§ **YOUR ASSIGNMENT**
Tally the lines below containing "unclassified" and report only the total.

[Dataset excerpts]
[Start of section]

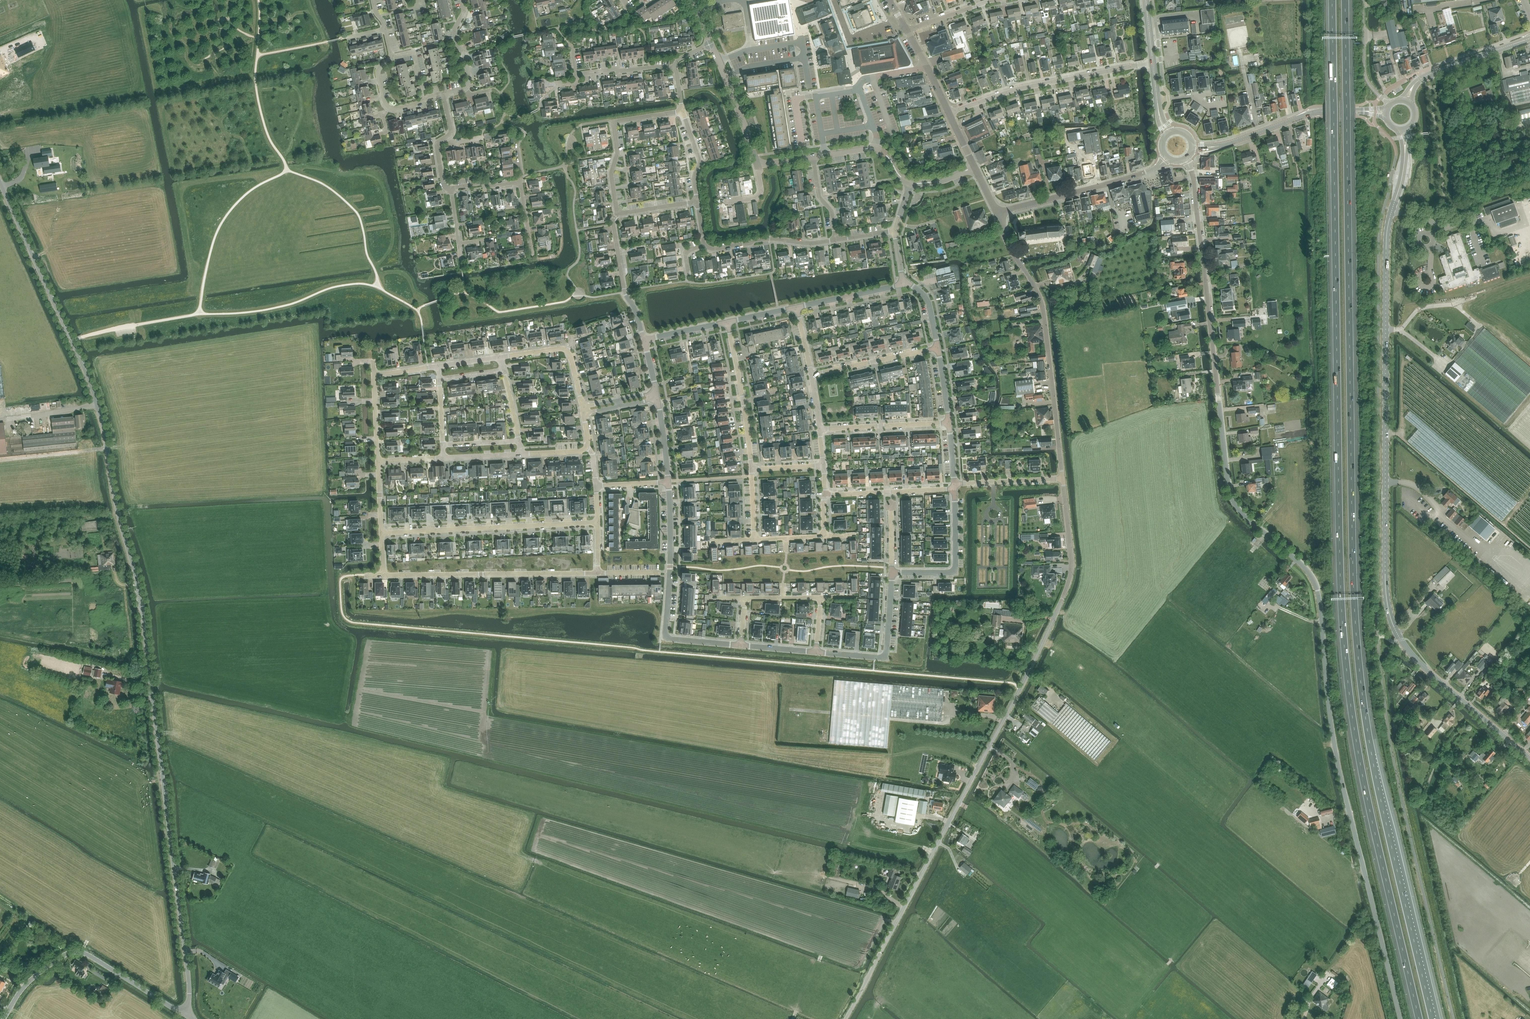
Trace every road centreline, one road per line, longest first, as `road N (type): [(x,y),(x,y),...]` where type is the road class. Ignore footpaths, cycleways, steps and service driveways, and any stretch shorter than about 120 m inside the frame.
road 1 (motorway): [(1433,1018),(1372,757),(1357,638),(1345,0)]
road 2 (motorway): [(1332,0),(1344,645),(1366,791),(1419,1018)]
road 3 (tertiary): [(186,1015),(189,980),(140,598),(98,405),(71,342)]
road 4 (unclassified): [(1400,1018),(1333,741),(1318,590),(1303,565),(1233,501),(1218,397)]
road 5 (tertiary): [(1529,758),(1419,662),(1390,614),(1392,210)]
road 6 (unclassified): [(846,1018),(1063,599)]
road 7 (residential): [(1063,479),(1042,306),(997,213)]
road 8 (track): [(1529,547),(1403,439),(1402,352)]
road 9 (residential): [(1218,397),(1191,171)]
road 10 (tertiary): [(4,1018),(32,979),(75,952),(186,1015)]
road 11 (residential): [(383,534),(598,523)]
road 12 (residential): [(383,575),(598,573)]
road 13 (residential): [(948,112),(1153,62)]
road 14 (tertiary): [(1193,147),(1233,142),(1314,112),(1362,111)]
road 15 (tertiary): [(71,342),(0,183)]
road 16 (residential): [(617,216),(612,123),(682,112)]
road 17 (residential): [(817,653),(887,659),(893,574)]
road 18 (residential): [(893,574),(957,574),(955,484)]
road 19 (residential): [(997,213),(1145,172)]
road 20 (residential): [(751,470),(727,322)]
road 21 (tertiary): [(1529,38),(1420,79),(1405,100)]
road 22 (residential): [(670,572),(667,638),(742,646)]
road 23 (residential): [(819,430),(950,424)]
road 24 (residential): [(810,376),(938,348)]
road 25 (residential): [(955,484),(826,496)]
road 26 (residential): [(644,341),(624,293),(617,216)]
road 27 (residential): [(758,165),(711,45)]
road 28 (residential): [(1063,599),(1073,565),(1063,479)]

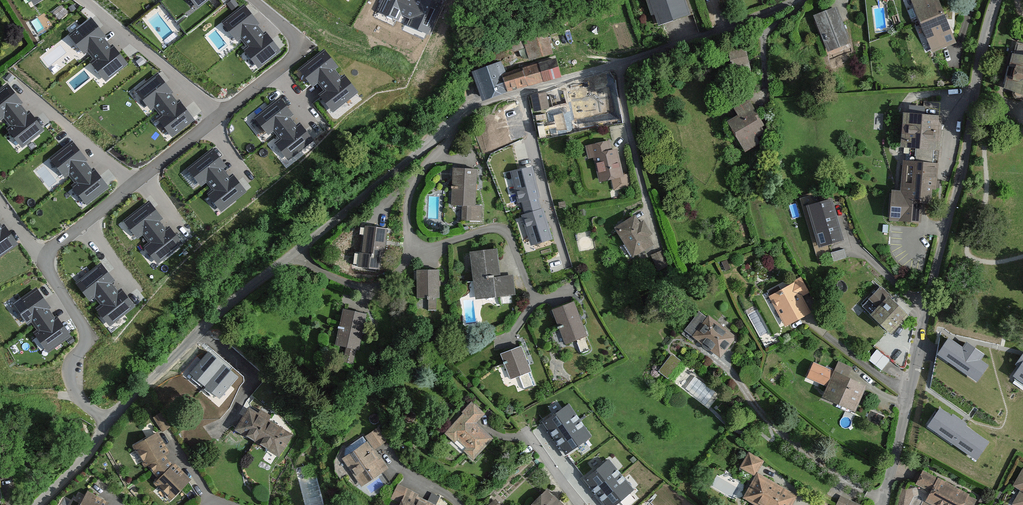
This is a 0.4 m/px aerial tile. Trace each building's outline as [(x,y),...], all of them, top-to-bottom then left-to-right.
[(199,10),(211,0),(191,0),(199,10)] [(379,10),(400,19),(402,15),(412,19),(410,23),(428,32),(440,6),(428,0),(384,0),(379,10)] [(651,14),(653,13),(657,25),(672,20),(692,13),(688,0),(647,0),(651,14)] [(933,51),(957,41),(940,0),(912,0),(933,51)] [(244,4),(220,23),(237,45),(242,41),(249,50),(246,52),(259,70),(281,53),(266,34),(264,36),(257,27),(260,25),(244,4)] [(839,5),(814,15),(827,51),(849,43),(853,42),(839,5)] [(92,14),(68,32),(84,54),(89,50),(95,59),(92,61),(106,80),(128,64),(113,44),(111,46),(104,37),(107,35),(92,14)] [(523,41),(529,60),(554,52),(548,33),(523,41)] [(1015,44),(1011,64),(1008,63),(1003,85),(1014,88),(1013,92),(1015,95),(1022,97),(1022,96),(1022,46),(1015,44)] [(730,64),(749,63),(748,48),(730,49),(730,64)] [(334,67),(322,49),(297,65),(312,84),(316,81),(323,90),(319,93),(332,110),(355,95),(342,77),(339,79),(331,69),(334,67)] [(504,59),(472,70),(482,100),(561,75),(554,54),(507,69),(504,59)] [(159,70),(134,88),(151,110),(156,106),(163,115),(160,117),(174,135),(195,119),(181,99),(178,101),(171,92),(174,90),(159,70)] [(9,83),(0,89),(0,117),(4,114),(11,123),(7,126),(20,143),(42,128),(30,110),(27,112),(19,102),(22,100),(9,83)] [(567,89),(532,95),(535,111),(570,104),(567,89)] [(293,115),(280,98),(256,114),(271,133),(275,130),(282,138),(278,141),(291,159),(313,144),(301,125),(298,127),(290,117),(293,115)] [(739,116),(727,123),(746,154),(763,144),(759,138),(771,131),(751,99),(734,109),(739,116)] [(941,115),(902,112),(899,147),(939,150),(941,115)] [(612,139),(586,145),(589,158),(595,157),(600,181),(625,175),(619,147),(614,148),(612,139)] [(89,161),(76,143),(52,159),(66,178),(70,175),(77,184),(73,187),(86,204),(109,189),(97,171),(93,172),(86,162),(89,161)] [(213,145),(186,166),(200,185),(208,179),(216,190),(211,194),(222,208),(247,188),(235,174),(232,176),(227,169),(230,167),(213,145)] [(936,163),(902,160),(900,190),(890,190),(887,221),(919,223),(921,203),(933,203),(936,163)] [(533,164),(510,170),(517,202),(521,201),(538,197),(540,196),(533,164)] [(477,168),(452,167),(451,204),(462,204),(461,220),(483,221),(483,204),(476,204),(477,168)] [(829,187),(804,194),(818,247),(843,241),(829,187)] [(148,197),(121,218),(138,238),(144,233),(150,241),(145,245),(158,261),(183,242),(170,226),(166,229),(160,221),(165,217),(148,197)] [(542,207),(538,197),(521,201),(524,213),(542,207)] [(524,213),(521,214),(530,245),(553,238),(544,207),(542,207),(524,213)] [(636,214),(615,227),(631,255),(653,242),(636,214)] [(18,242),(6,224),(2,226),(0,223),(0,254),(18,242)] [(389,227),(365,226),(363,252),(359,251),(358,265),(382,267),(383,253),(388,254),(389,227)] [(497,247),(472,251),(478,297),(515,293),(513,273),(500,275),(497,247)] [(845,248),(831,252),(834,261),(847,257),(845,248)] [(115,279),(101,261),(75,281),(90,300),(94,297),(101,306),(97,309),(110,326),(137,306),(123,287),(118,291),(111,282),(115,279)] [(440,269),(417,269),(417,298),(440,298),(440,269)] [(804,278),(769,296),(784,326),(812,312),(804,297),(811,293),(804,278)] [(908,314),(880,286),(868,298),(876,306),(868,315),(888,335),(908,314)] [(51,306),(38,288),(12,308),(26,327),(30,323),(37,332),(33,335),(46,353),(73,332),(59,314),(54,317),(48,309),(51,306)] [(575,300),(552,308),(565,342),(588,334),(575,300)] [(368,312),(344,307),(336,345),(361,350),(368,312)] [(700,310),(684,330),(720,357),(736,337),(700,310)] [(950,338),(938,354),(977,381),(988,365),(980,360),(984,354),(966,342),(962,347),(950,338)] [(521,344),(500,352),(510,378),(520,374),(524,387),(534,383),(529,371),(531,369),(521,344)] [(879,348),(870,358),(882,369),(891,359),(879,348)] [(237,377),(208,352),(190,373),(219,398),(237,377)] [(681,360),(672,353),(658,370),(668,378),(681,360)] [(1015,365),(1019,367),(1013,376),(1022,383),(1022,354),(1015,365)] [(805,377),(825,385),(831,367),(811,360),(805,377)] [(865,385),(834,371),(822,398),(853,412),(865,385)] [(301,428),(248,400),(233,430),(285,458),(301,428)] [(484,413),(471,402),(443,433),(472,459),(492,438),(475,422),(484,413)] [(940,408),(928,426),(976,460),(989,442),(940,408)] [(563,409),(543,422),(566,455),(586,442),(563,409)] [(367,441),(340,459),(358,486),(385,468),(372,449),(386,440),(377,427),(363,436),(367,441)] [(159,428),(131,443),(144,467),(172,452),(159,428)] [(764,460),(749,452),(741,468),(756,476),(764,460)] [(174,459),(153,480),(171,498),(192,477),(174,459)] [(601,465),(585,480),(609,504),(614,504),(627,493),(601,465)] [(1022,467),(1013,485),(1020,489),(1012,502),(1017,504),(1022,504),(1022,467)] [(923,470),(916,484),(929,491),(925,499),(937,504),(964,504),(970,494),(923,470)] [(759,473),(747,494),(757,500),(754,504),(791,504),(797,495),(759,473)] [(397,483),(390,499),(398,502),(397,504),(436,504),(441,495),(432,491),(428,500),(415,494),(416,491),(397,483)] [(86,486),(76,504),(107,504),(110,499),(86,486)] [(529,504),(559,504),(557,503),(561,500),(547,487),(529,504)] [(841,495),(837,504),(839,504),(863,504),(841,495)]
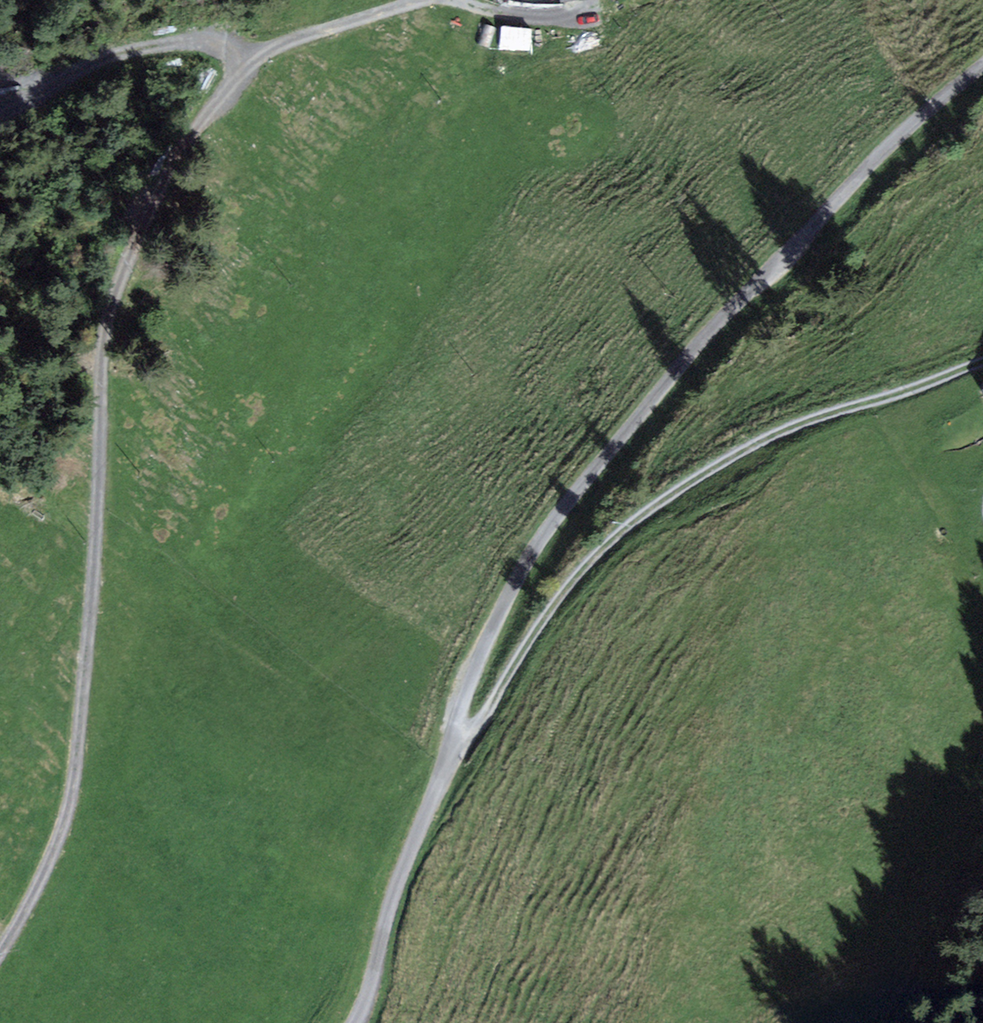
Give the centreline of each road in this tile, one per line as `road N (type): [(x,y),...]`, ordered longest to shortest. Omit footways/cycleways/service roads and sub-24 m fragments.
road 1 (unclassified): [(352,1022),(470,680),(540,539),(704,336),(887,148),(982,65)]
road 2 (track): [(420,0),(292,41),(247,68),(178,153),(131,254),(102,350),(94,604),(74,793),(35,894),(0,955)]
road 3 (track): [(982,361),(782,432),(662,501),(575,577),(484,721),(455,733)]
road 4 (track): [(0,119),(64,78),(135,52),(195,42),(220,47),(247,68)]
road 5 (track): [(586,12),(530,18),(459,0)]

[End of section]

§ **WRITTEN ANSWER**
3